WORK TASK » Line by line, repeat the material below exactly and skip the images.

GIVEN RECORDS »

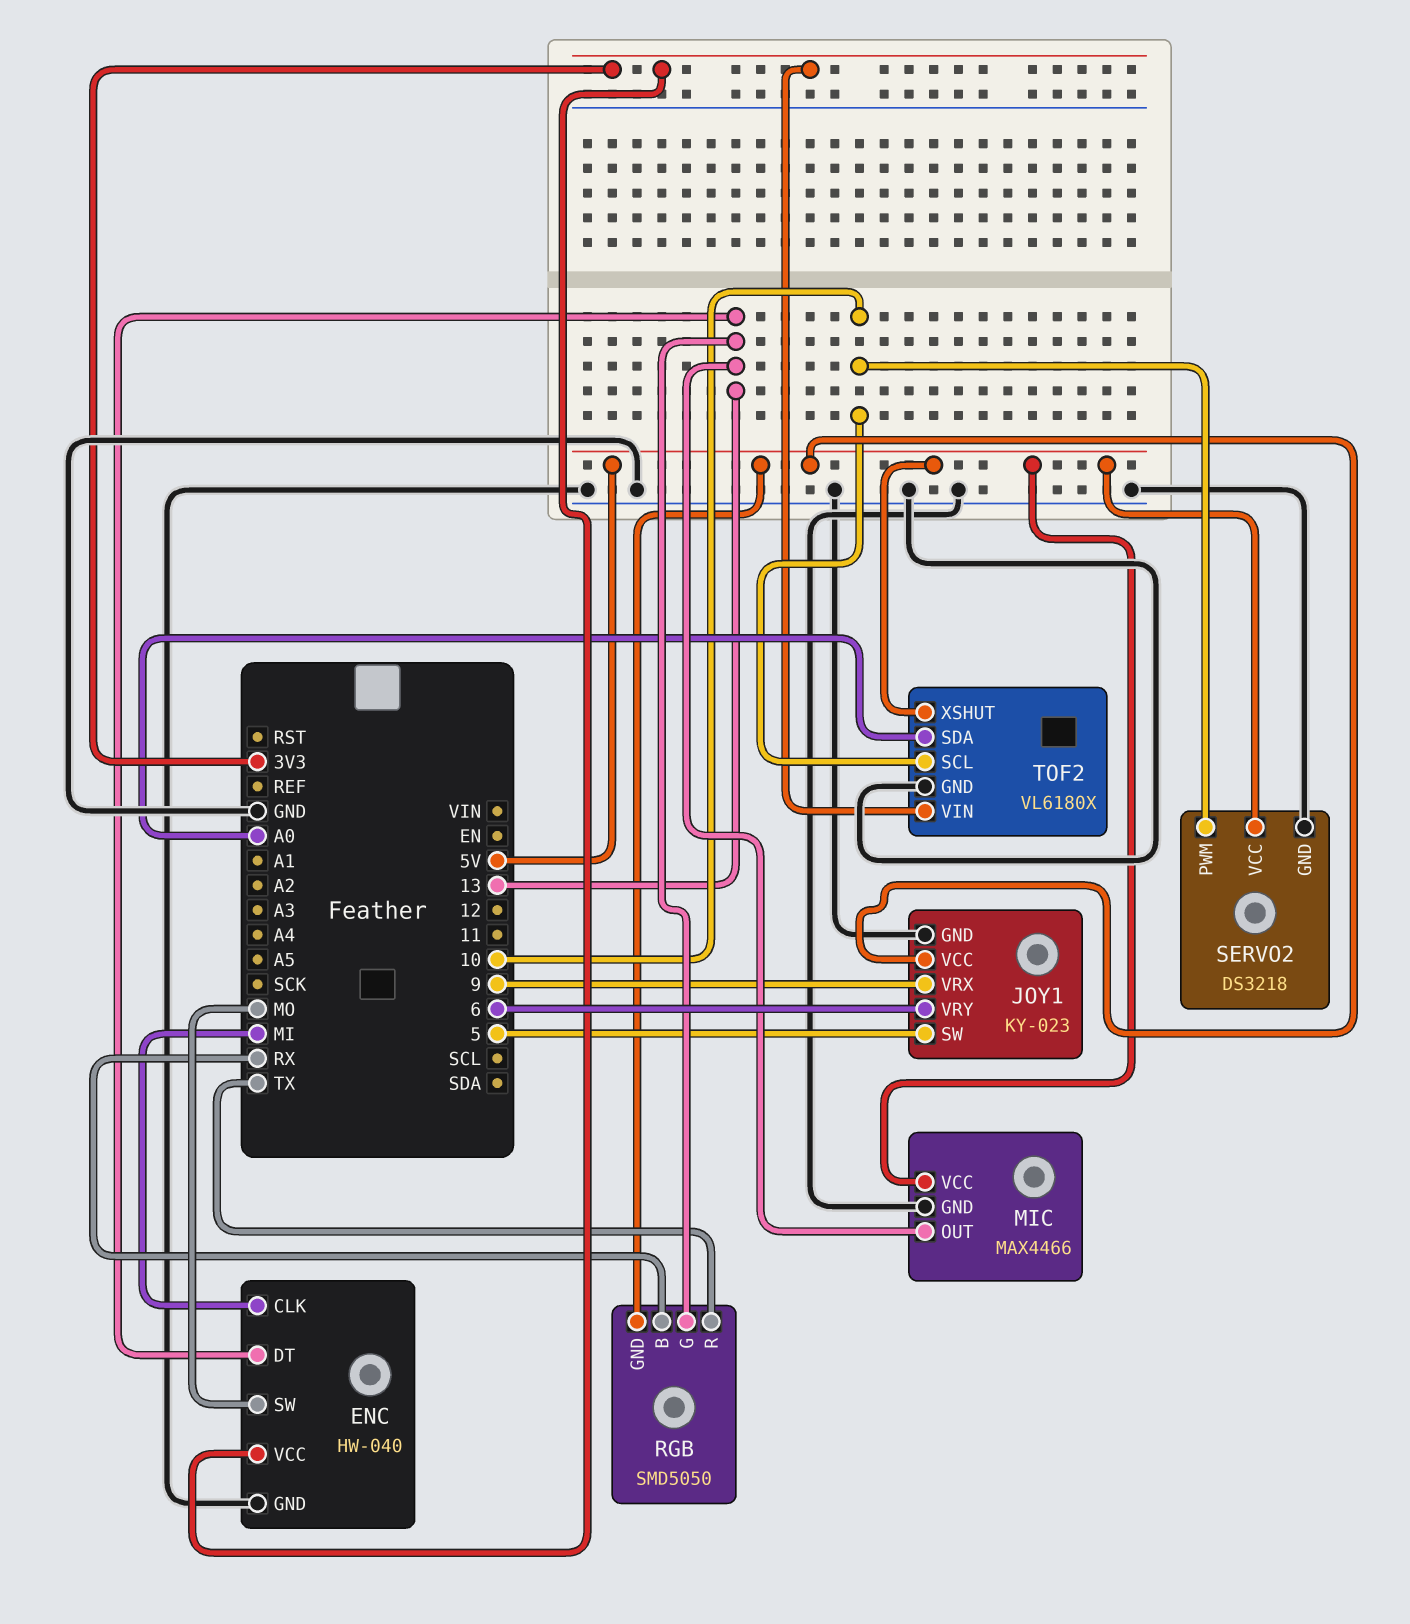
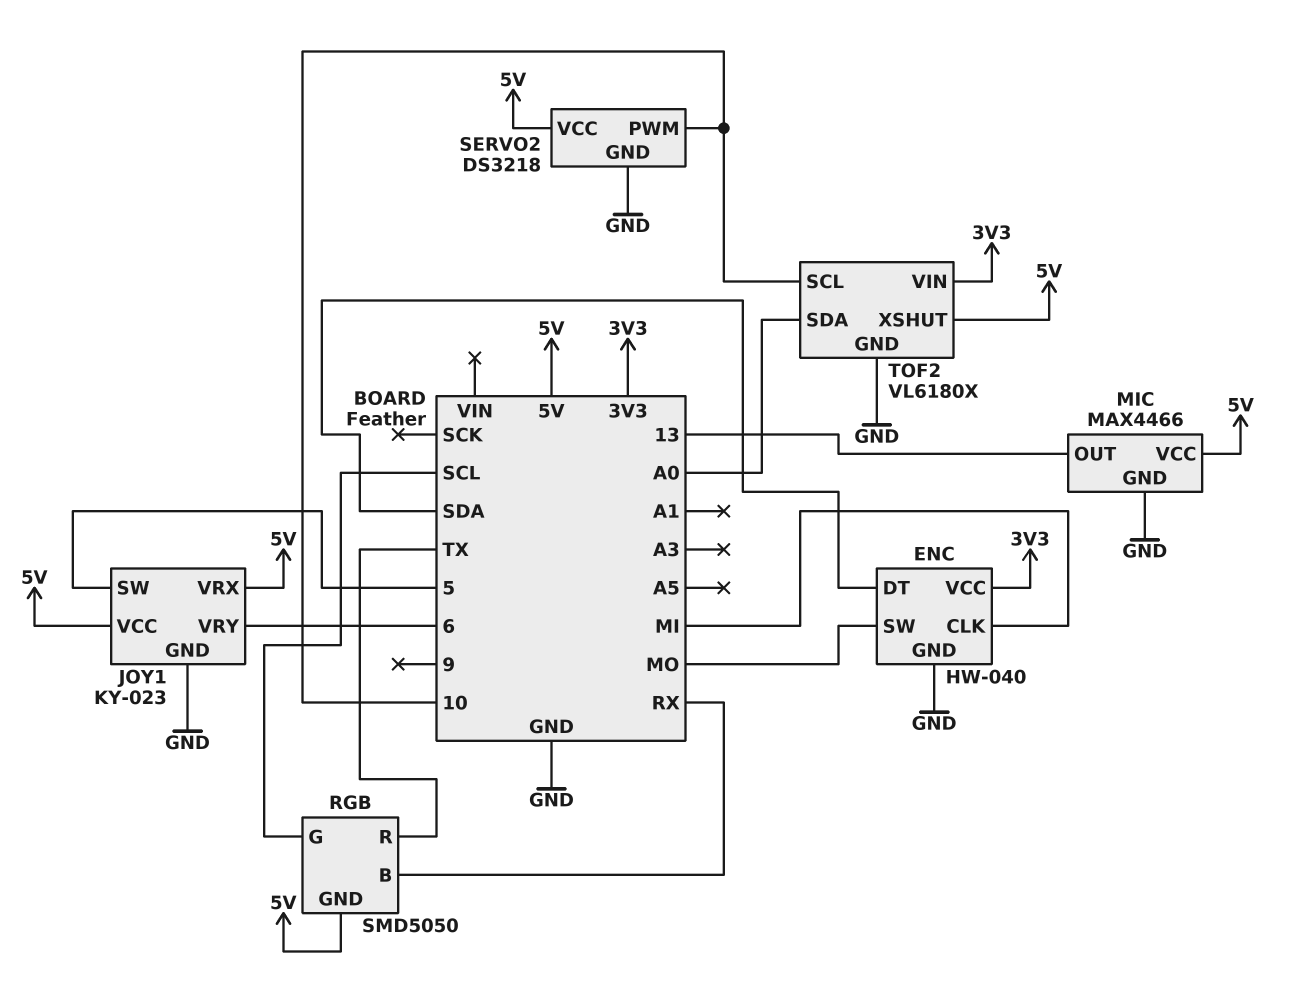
ENC pin DT: 13 -> SDA
JOY1 pin VRX: 9 -> 5V
RGB pin G: 13 -> SCL

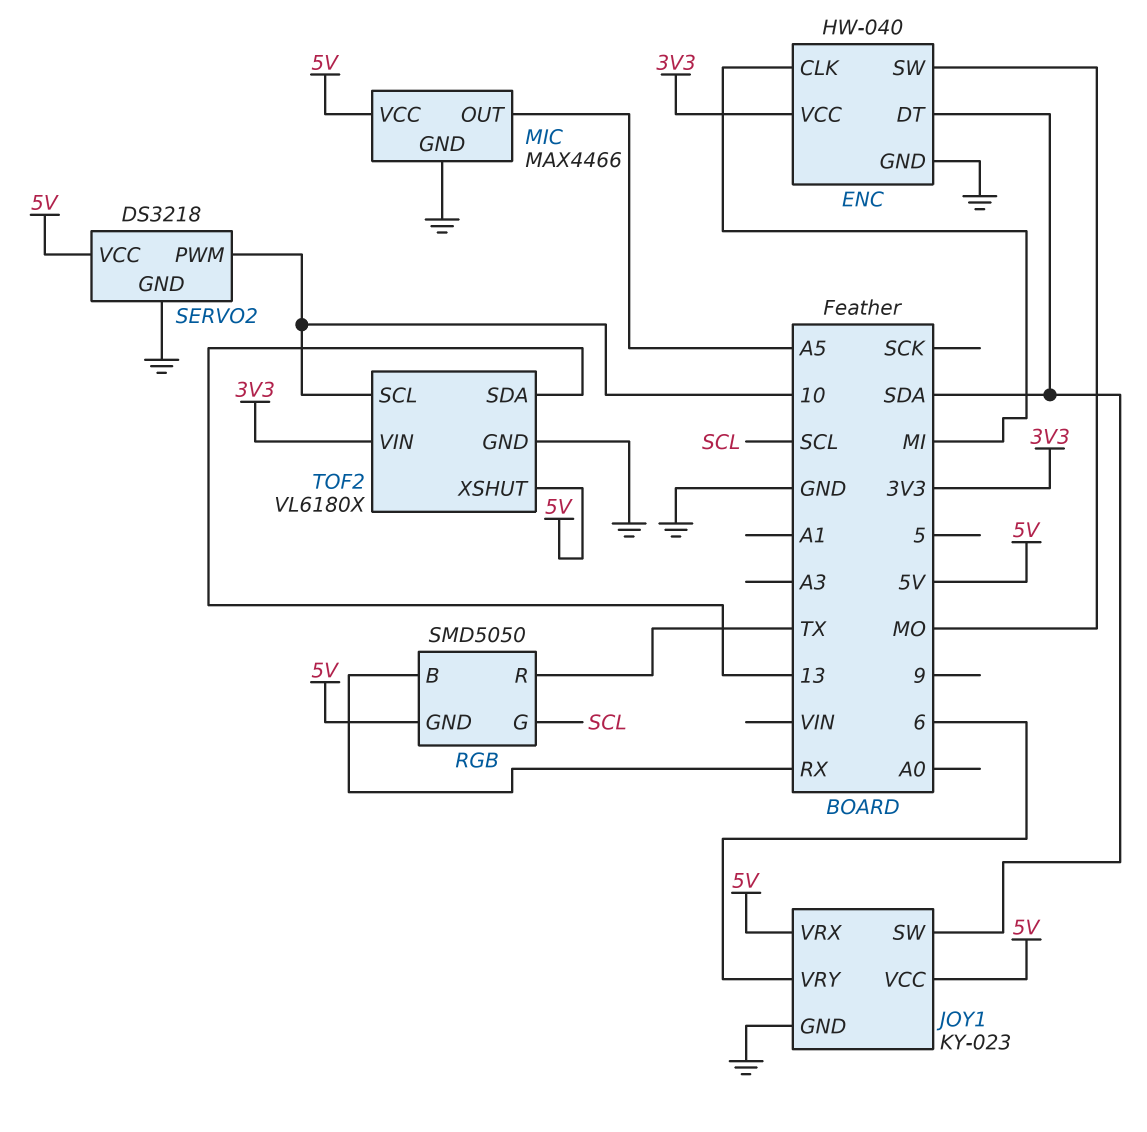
JOY1 pin SW: 5 -> SDA
MIC pin OUT: 13 -> A5
TOF2 pin SDA: A0 -> 13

EXERCISE RESULT »
ENC pin DT: 13 -> SDA
JOY1 pin VRX: 9 -> 5V
RGB pin G: 13 -> SCL

JOY1 pin SW: 5 -> SDA
MIC pin OUT: 13 -> A5
TOF2 pin SDA: A0 -> 13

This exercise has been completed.